____ Material provided

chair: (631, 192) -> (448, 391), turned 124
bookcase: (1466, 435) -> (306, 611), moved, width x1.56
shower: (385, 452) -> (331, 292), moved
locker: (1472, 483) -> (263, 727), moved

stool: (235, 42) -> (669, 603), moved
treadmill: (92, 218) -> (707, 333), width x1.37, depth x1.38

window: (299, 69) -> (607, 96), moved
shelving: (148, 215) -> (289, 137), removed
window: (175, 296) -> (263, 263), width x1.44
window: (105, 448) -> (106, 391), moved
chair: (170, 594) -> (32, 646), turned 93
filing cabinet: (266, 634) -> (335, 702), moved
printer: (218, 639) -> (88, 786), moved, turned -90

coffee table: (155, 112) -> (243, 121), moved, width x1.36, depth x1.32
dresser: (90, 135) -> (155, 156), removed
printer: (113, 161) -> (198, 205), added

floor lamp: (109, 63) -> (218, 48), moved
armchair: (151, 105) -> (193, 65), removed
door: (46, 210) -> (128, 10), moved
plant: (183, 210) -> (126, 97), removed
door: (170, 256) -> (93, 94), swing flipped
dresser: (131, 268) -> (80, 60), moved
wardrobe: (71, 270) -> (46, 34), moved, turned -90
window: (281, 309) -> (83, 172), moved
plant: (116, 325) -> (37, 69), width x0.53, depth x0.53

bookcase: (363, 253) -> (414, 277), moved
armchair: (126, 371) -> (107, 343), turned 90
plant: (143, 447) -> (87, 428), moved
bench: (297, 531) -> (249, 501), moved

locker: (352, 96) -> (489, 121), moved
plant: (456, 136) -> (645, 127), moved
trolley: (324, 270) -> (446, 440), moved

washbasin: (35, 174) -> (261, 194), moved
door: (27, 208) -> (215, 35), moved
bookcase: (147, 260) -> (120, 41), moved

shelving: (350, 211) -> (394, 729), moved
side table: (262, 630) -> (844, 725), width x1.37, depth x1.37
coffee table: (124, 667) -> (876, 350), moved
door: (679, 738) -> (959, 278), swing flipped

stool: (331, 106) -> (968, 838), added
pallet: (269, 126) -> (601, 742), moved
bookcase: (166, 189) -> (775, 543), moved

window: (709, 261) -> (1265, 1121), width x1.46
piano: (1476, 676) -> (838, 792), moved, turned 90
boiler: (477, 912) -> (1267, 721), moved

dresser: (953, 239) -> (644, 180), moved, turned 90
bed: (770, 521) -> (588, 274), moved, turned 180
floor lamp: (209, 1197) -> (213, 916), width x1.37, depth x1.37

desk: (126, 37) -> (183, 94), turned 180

________

The task = Word for word, restate the lines running from the one containing "door: (679, 738) -> (959, 278), swing flipped" through the final line of the records above, and nothing besides.

Answer for the task =
door: (679, 738) -> (959, 278), swing flipped

stool: (331, 106) -> (968, 838), added
pallet: (269, 126) -> (601, 742), moved
bookcase: (166, 189) -> (775, 543), moved

window: (709, 261) -> (1265, 1121), width x1.46
piano: (1476, 676) -> (838, 792), moved, turned 90
boiler: (477, 912) -> (1267, 721), moved

dresser: (953, 239) -> (644, 180), moved, turned 90
bed: (770, 521) -> (588, 274), moved, turned 180
floor lamp: (209, 1197) -> (213, 916), width x1.37, depth x1.37

desk: (126, 37) -> (183, 94), turned 180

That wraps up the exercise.